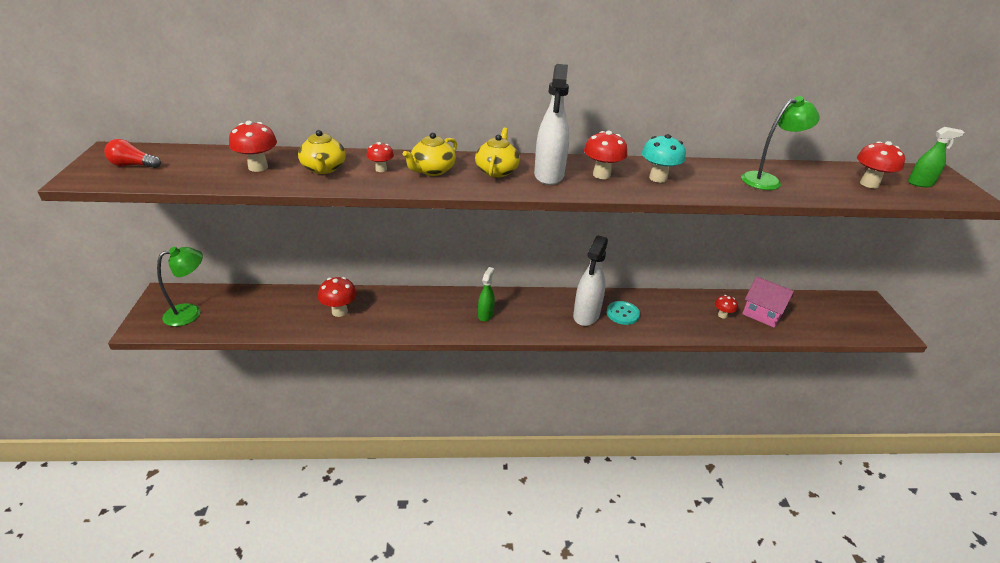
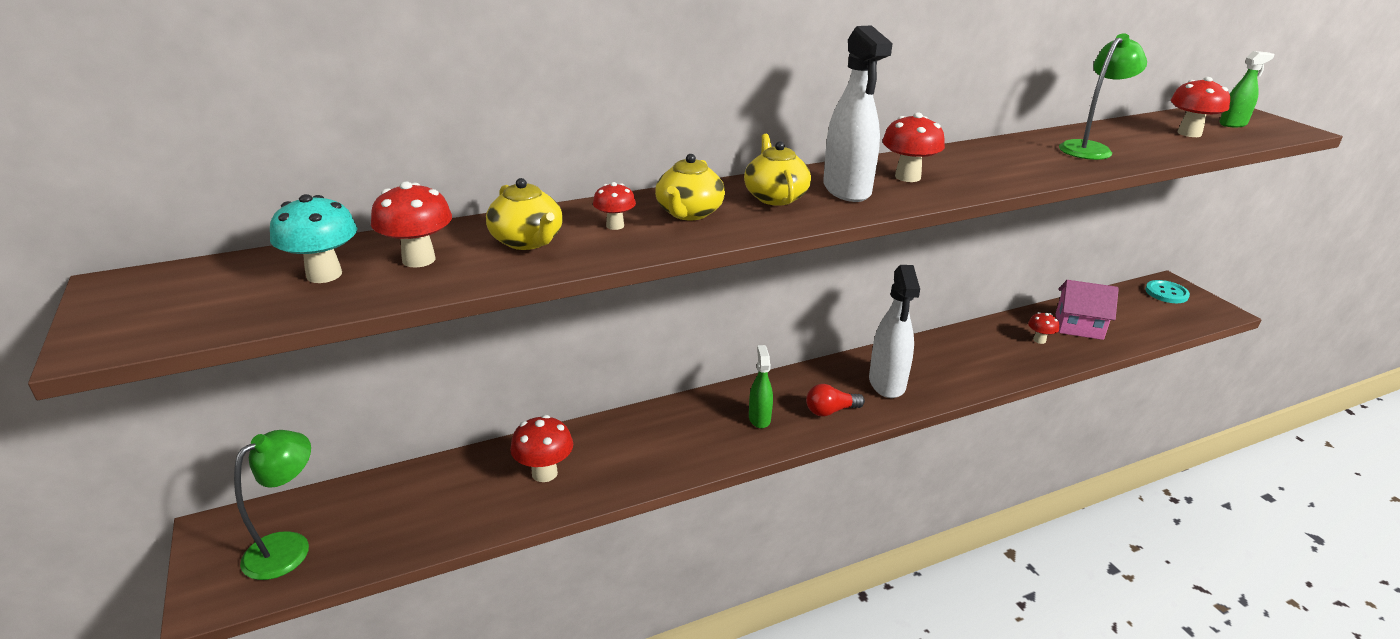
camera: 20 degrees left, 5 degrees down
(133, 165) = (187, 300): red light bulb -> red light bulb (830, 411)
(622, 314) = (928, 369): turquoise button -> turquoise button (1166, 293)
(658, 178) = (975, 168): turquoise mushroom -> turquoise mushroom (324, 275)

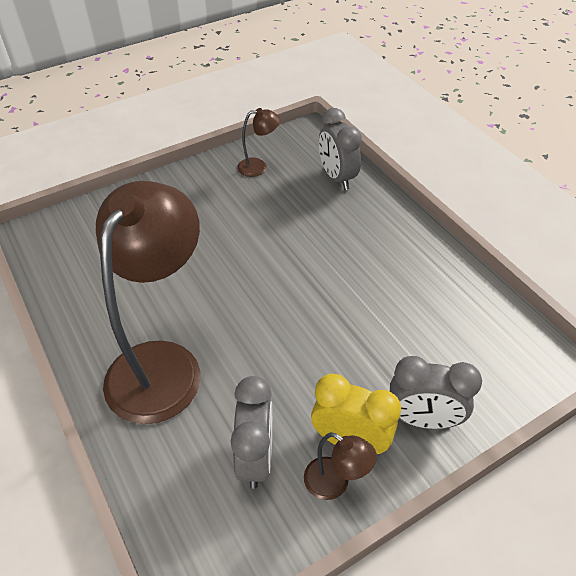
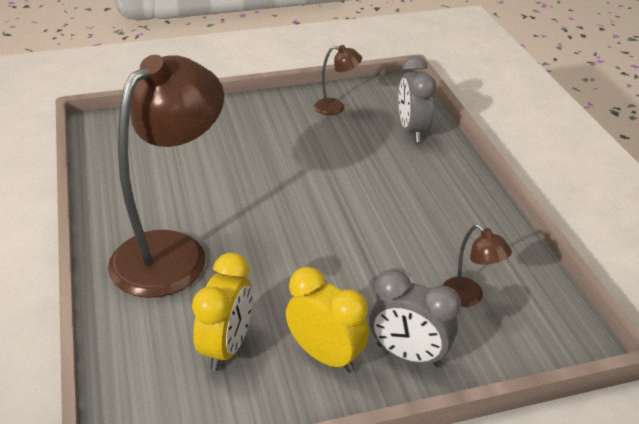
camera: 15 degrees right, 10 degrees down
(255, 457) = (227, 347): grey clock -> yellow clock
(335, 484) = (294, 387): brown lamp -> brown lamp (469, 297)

---

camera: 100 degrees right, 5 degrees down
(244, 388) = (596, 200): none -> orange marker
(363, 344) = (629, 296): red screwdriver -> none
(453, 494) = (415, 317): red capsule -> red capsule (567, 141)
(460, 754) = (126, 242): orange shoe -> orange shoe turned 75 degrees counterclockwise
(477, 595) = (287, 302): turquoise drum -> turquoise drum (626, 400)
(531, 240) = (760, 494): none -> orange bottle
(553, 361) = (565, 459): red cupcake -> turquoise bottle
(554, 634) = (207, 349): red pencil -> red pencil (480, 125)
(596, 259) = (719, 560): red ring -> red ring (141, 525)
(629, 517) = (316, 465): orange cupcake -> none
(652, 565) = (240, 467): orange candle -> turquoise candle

--

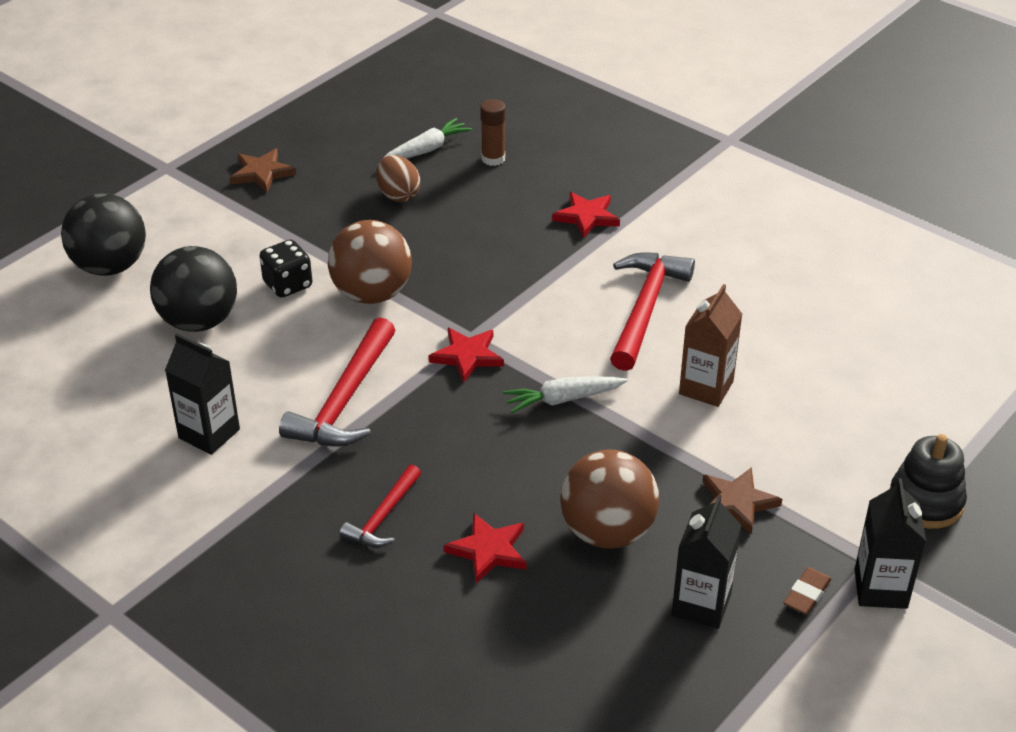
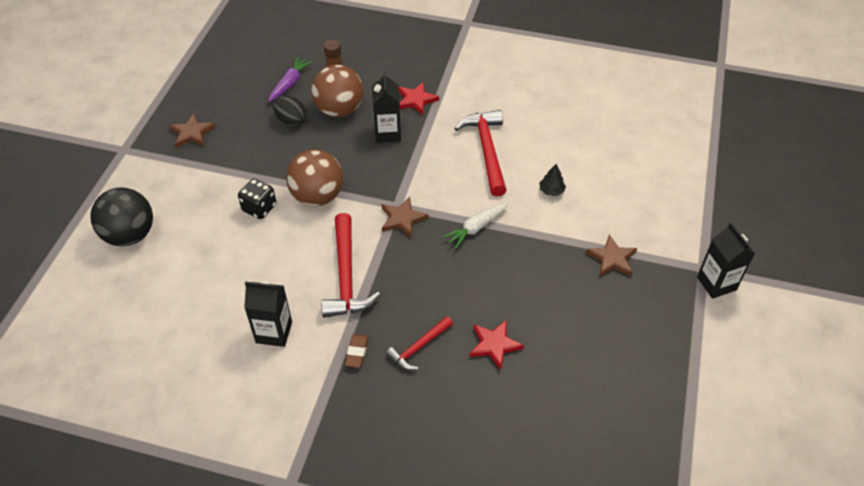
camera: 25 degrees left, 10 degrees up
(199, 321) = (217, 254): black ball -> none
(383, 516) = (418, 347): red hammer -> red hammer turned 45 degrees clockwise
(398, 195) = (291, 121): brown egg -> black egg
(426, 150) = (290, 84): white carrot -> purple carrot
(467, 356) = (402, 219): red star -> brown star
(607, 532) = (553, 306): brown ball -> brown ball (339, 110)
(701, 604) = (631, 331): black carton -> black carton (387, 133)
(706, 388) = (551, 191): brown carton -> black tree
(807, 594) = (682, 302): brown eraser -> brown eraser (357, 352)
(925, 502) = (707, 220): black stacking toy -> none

* [About this exercise]:
Everything above from the line containing "camera: 20 degrees left, 5 degrees down" down to the line containing "(335, 484) = (294, 387): brown" is to be duplicated exactly, both lines included, and the pictures are to be omitted.

* [Answer box]:
camera: 20 degrees left, 5 degrees down
(133, 165) = (187, 300): red light bulb -> red light bulb (830, 411)
(622, 314) = (928, 369): turquoise button -> turquoise button (1166, 293)
(658, 178) = (975, 168): turquoise mushroom -> turquoise mushroom (324, 275)

camera: 15 degrees right, 10 degrees down
(255, 457) = (227, 347): grey clock -> yellow clock
(335, 484) = (294, 387): brown lamp -> brown lamp (469, 297)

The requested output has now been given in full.